→ **Instructions for the task**: Only lines holding "cupcake" are wanted; copy each of them from the records below.

→ **Available data**:
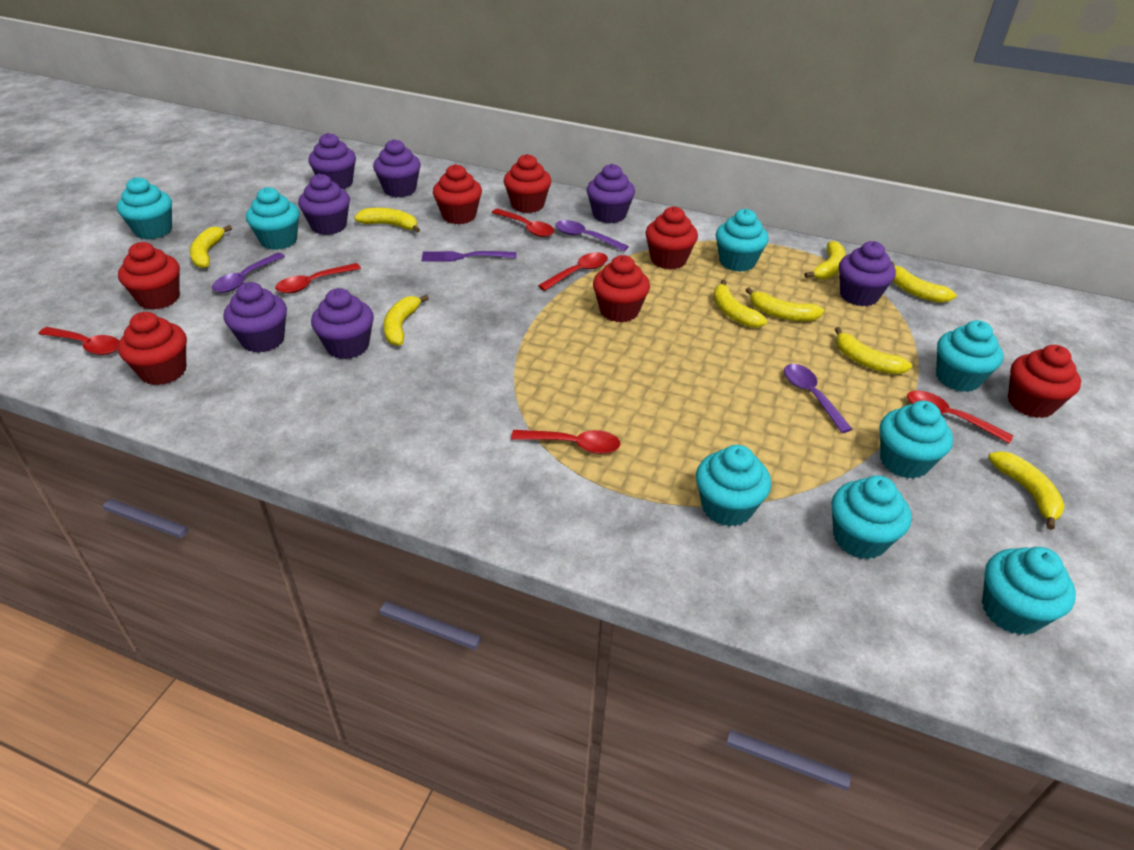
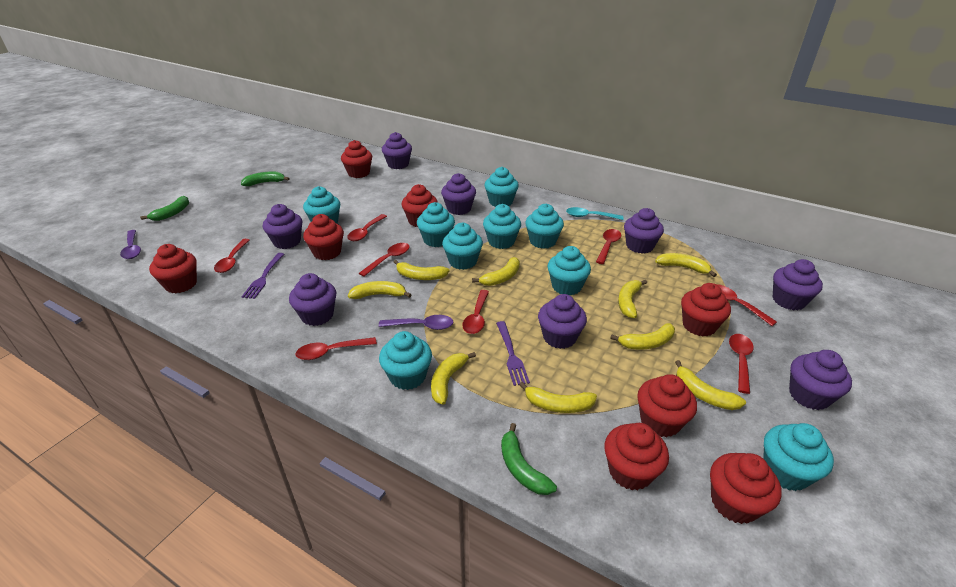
green banana: none = 0 -> [140,196,189,221] [241,172,290,186] [501,423,557,495] = 3
purple cupcake: [224,282,287,353] [298,174,350,235] [308,133,356,189] [311,288,374,359] [373,139,421,197] [587,164,635,223] [839,241,896,306] = 7 -> [263,204,303,249] [289,273,337,326] [382,132,412,169] [441,173,476,215] [538,294,587,349] [624,208,664,254] [773,259,823,310] [789,350,852,410] = 8
purple fork: [422,251,516,262] = 1 -> [242,253,284,299] [496,321,530,386] = 2
purple spoon: [212,253,285,293] [555,220,629,251] [784,364,852,433] = 3 -> [120,230,141,259] [379,315,453,330] = 2
red cupcake: [118,242,180,310] [118,312,187,385] [433,164,482,224] [504,154,551,213] [593,255,650,323] [645,206,698,269] [1008,345,1081,418] = 7 -> [149,244,197,293] [303,214,344,260] [341,140,372,178] [402,184,438,227] [604,423,669,490] [637,374,697,437] [681,283,731,337] [710,453,782,524] = 8
red spoon: [39,327,119,355] [275,263,361,293] [492,209,554,237] [511,430,621,454] [538,252,608,291] [907,391,1013,444] = 6 -> [214,239,250,273] [295,337,377,360] [347,214,387,241] [359,243,410,277] [462,290,489,334] [596,229,621,264] [716,284,777,326] [729,334,754,394] = 8
turquoise cupcake: [117,177,172,239] [246,187,300,250] [696,445,771,527] [716,209,769,272] [831,476,912,559] [880,401,953,479] [936,320,1003,392] [982,547,1076,635] = 8 -> [303,186,340,224] [379,331,432,390] [417,202,455,247] [442,223,483,270] [483,204,521,249] [485,167,519,207] [525,204,564,249] [548,246,591,296] [763,423,834,491] = 9
turquoise spoon: none = 0 -> [566,207,624,220] = 1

→ **Answer**:
purple cupcake: [224,282,287,353] [298,174,350,235] [308,133,356,189] [311,288,374,359] [373,139,421,197] [587,164,635,223] [839,241,896,306] = 7 -> [263,204,303,249] [289,273,337,326] [382,132,412,169] [441,173,476,215] [538,294,587,349] [624,208,664,254] [773,259,823,310] [789,350,852,410] = 8
red cupcake: [118,242,180,310] [118,312,187,385] [433,164,482,224] [504,154,551,213] [593,255,650,323] [645,206,698,269] [1008,345,1081,418] = 7 -> [149,244,197,293] [303,214,344,260] [341,140,372,178] [402,184,438,227] [604,423,669,490] [637,374,697,437] [681,283,731,337] [710,453,782,524] = 8
turquoise cupcake: [117,177,172,239] [246,187,300,250] [696,445,771,527] [716,209,769,272] [831,476,912,559] [880,401,953,479] [936,320,1003,392] [982,547,1076,635] = 8 -> [303,186,340,224] [379,331,432,390] [417,202,455,247] [442,223,483,270] [483,204,521,249] [485,167,519,207] [525,204,564,249] [548,246,591,296] [763,423,834,491] = 9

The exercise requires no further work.